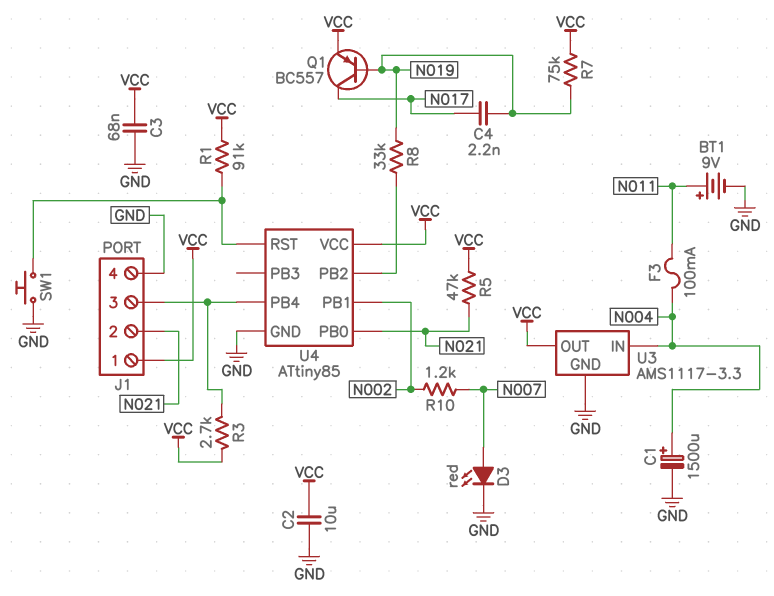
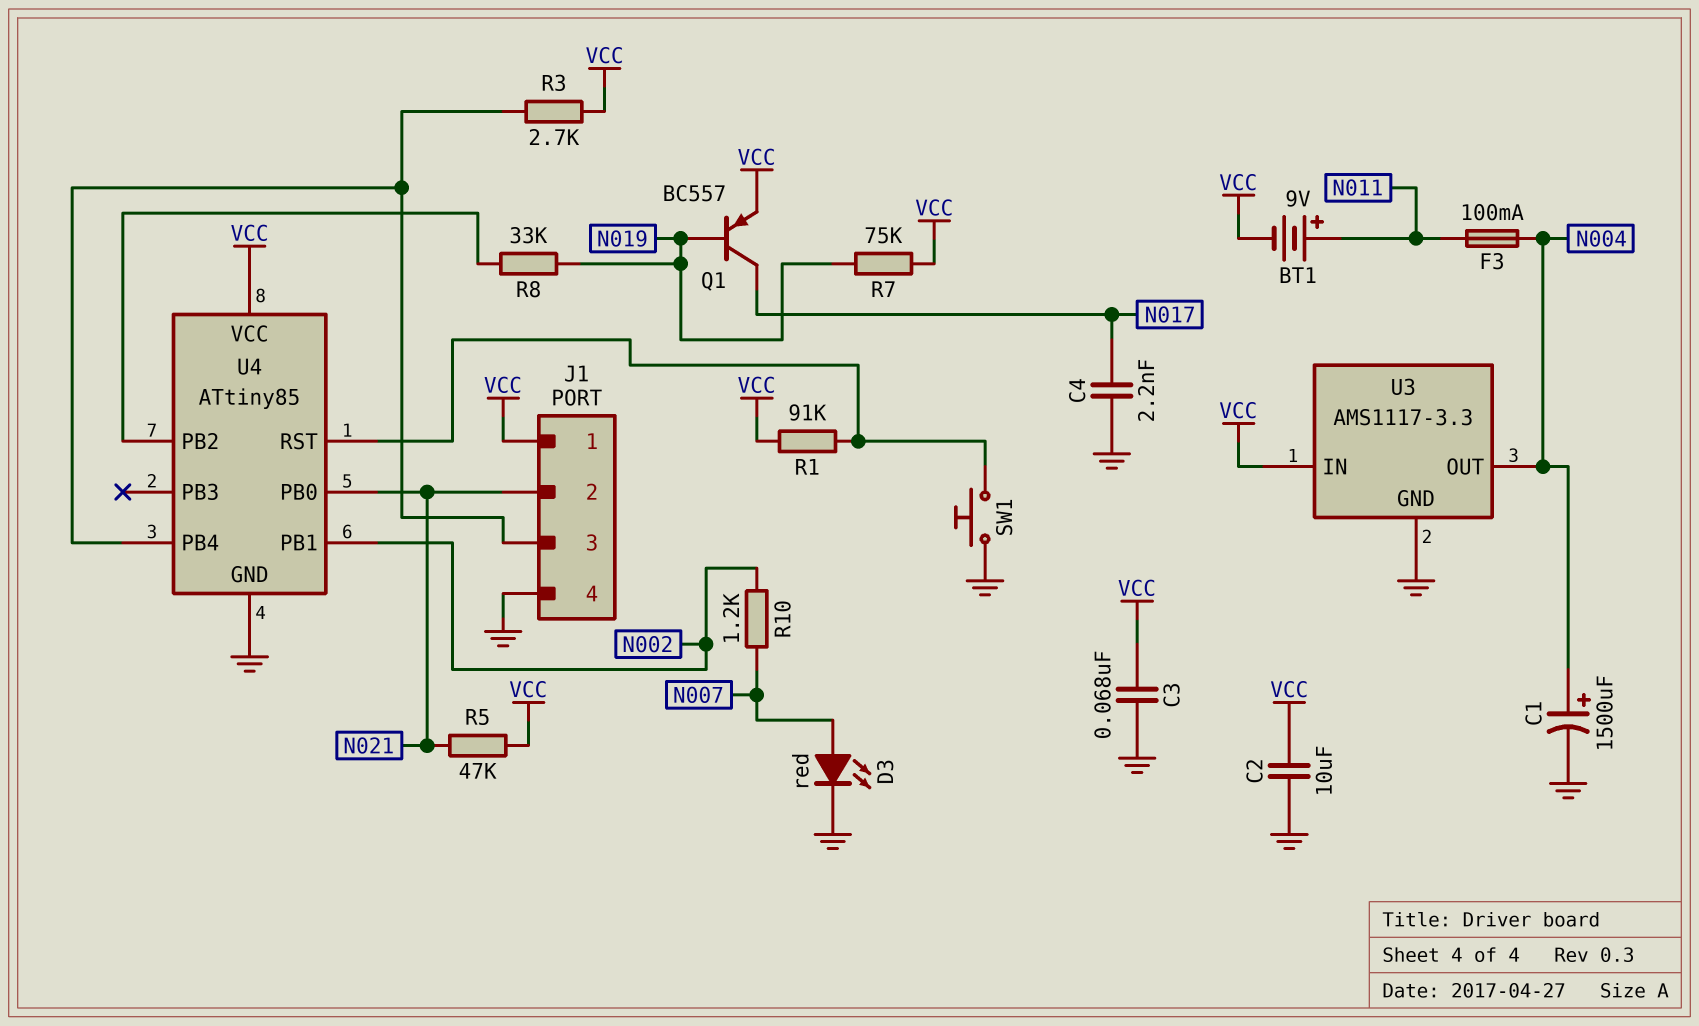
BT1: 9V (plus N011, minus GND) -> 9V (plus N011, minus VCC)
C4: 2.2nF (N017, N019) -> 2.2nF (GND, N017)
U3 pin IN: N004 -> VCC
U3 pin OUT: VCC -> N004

...

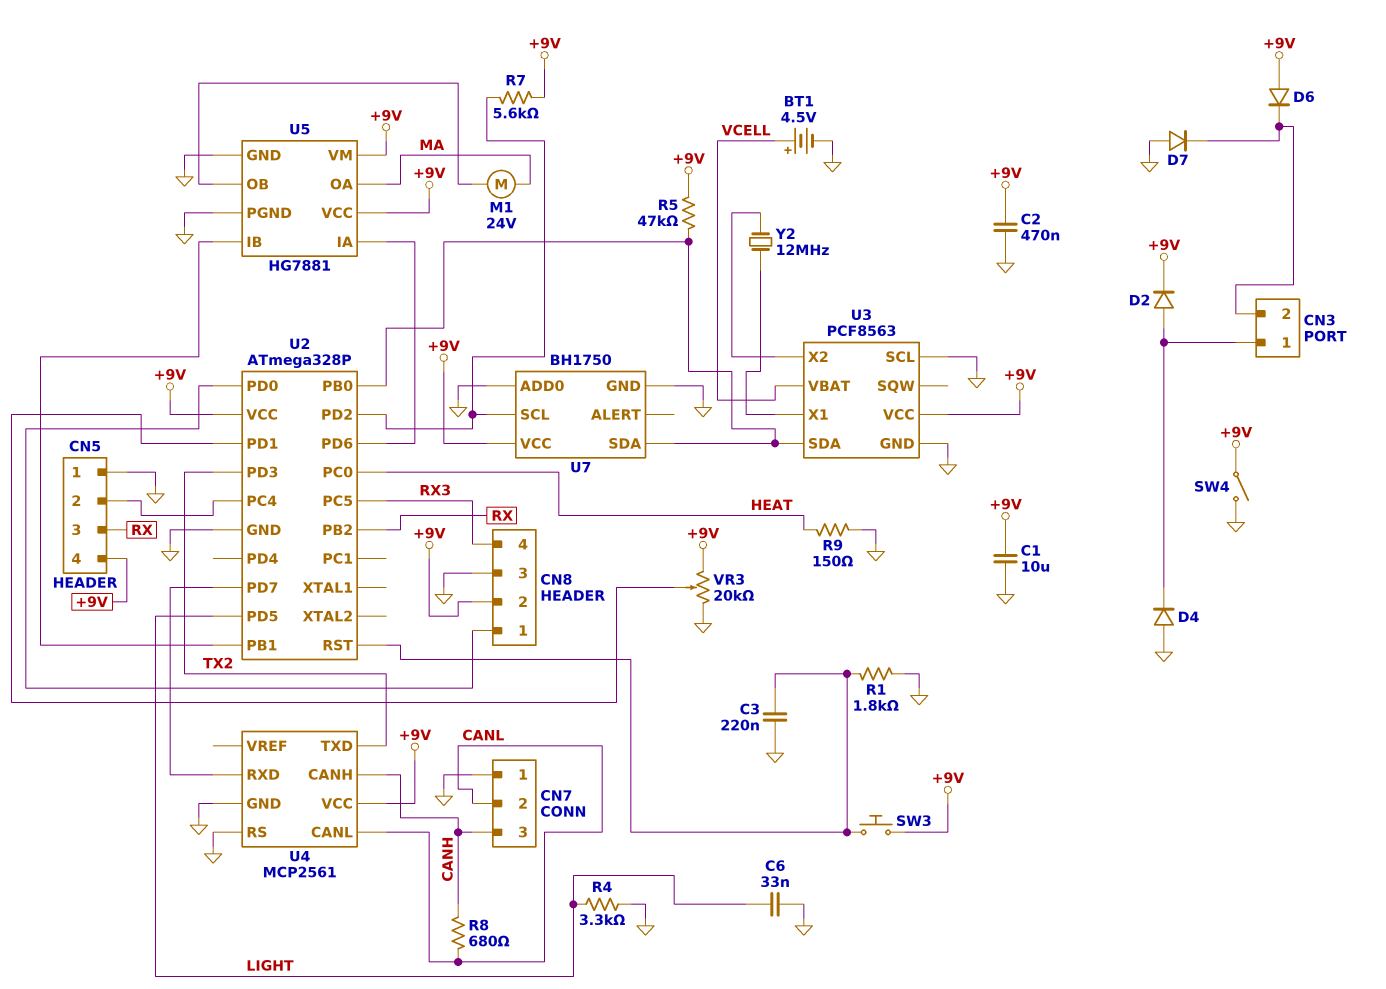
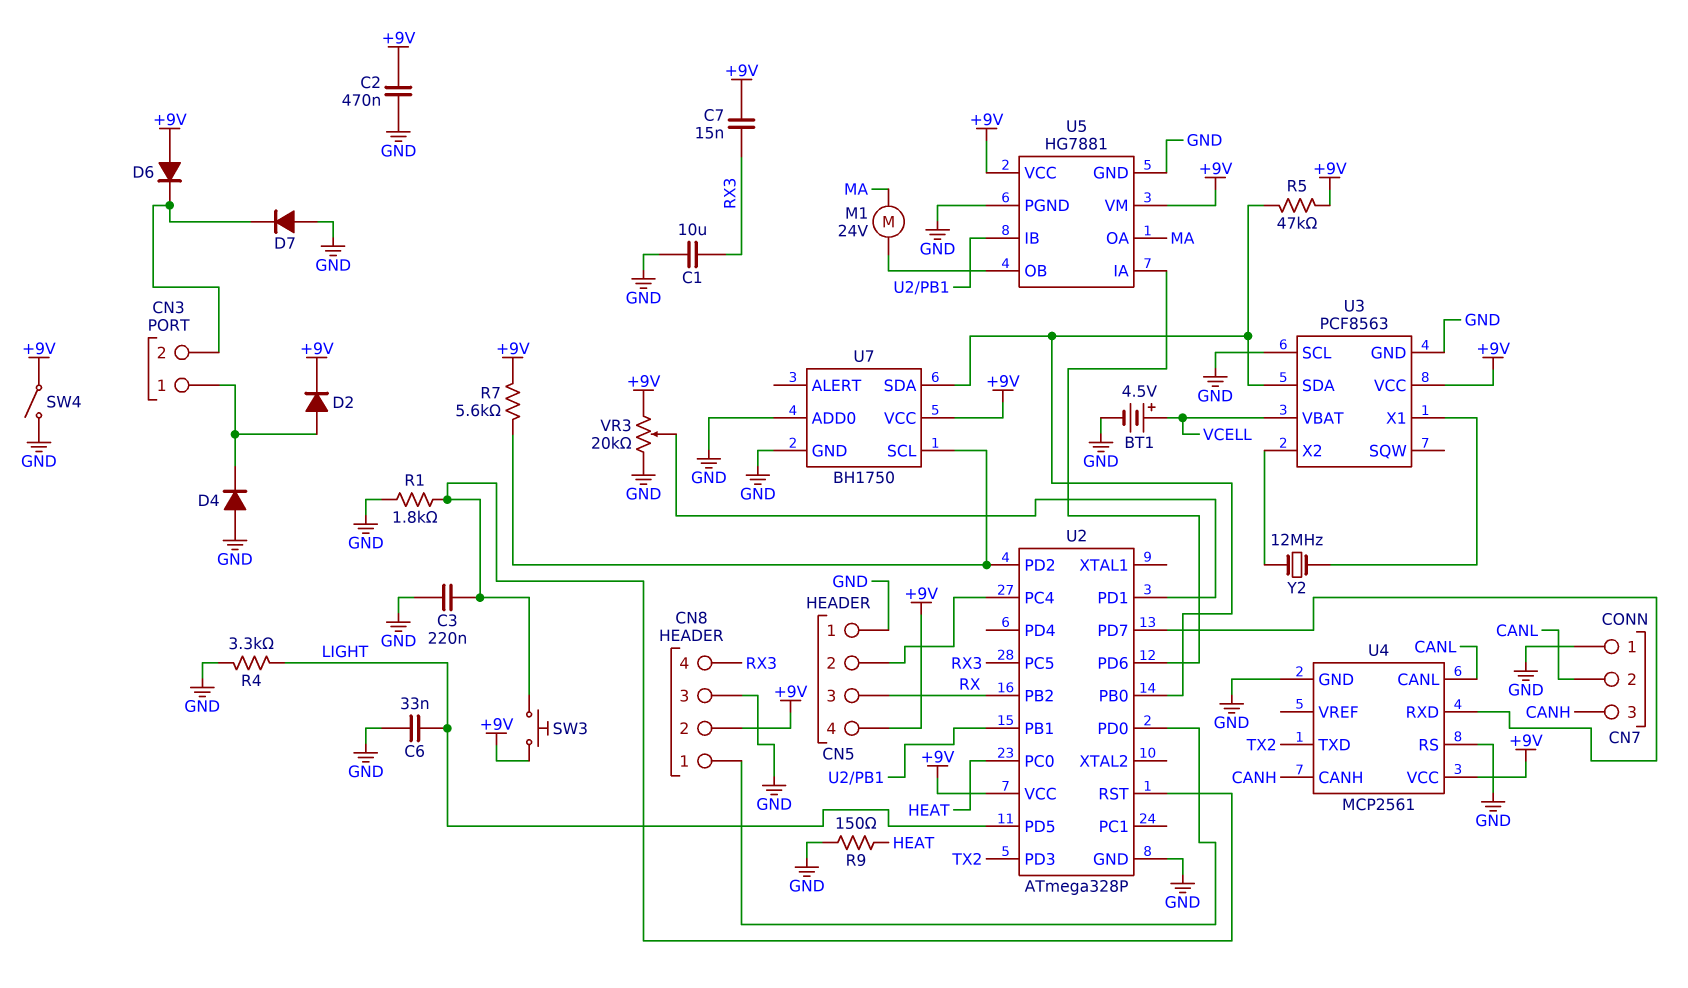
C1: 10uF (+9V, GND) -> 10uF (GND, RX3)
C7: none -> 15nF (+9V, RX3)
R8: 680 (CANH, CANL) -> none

__Task brief__
Output the lines above between the one holding "BT1: 9V (plus" and the one holding "U3 pin OUT: VCC -> N004", inclusive, with nothing before or after them.

__Exercise output__
BT1: 9V (plus N011, minus GND) -> 9V (plus N011, minus VCC)
C4: 2.2nF (N017, N019) -> 2.2nF (GND, N017)
U3 pin IN: N004 -> VCC
U3 pin OUT: VCC -> N004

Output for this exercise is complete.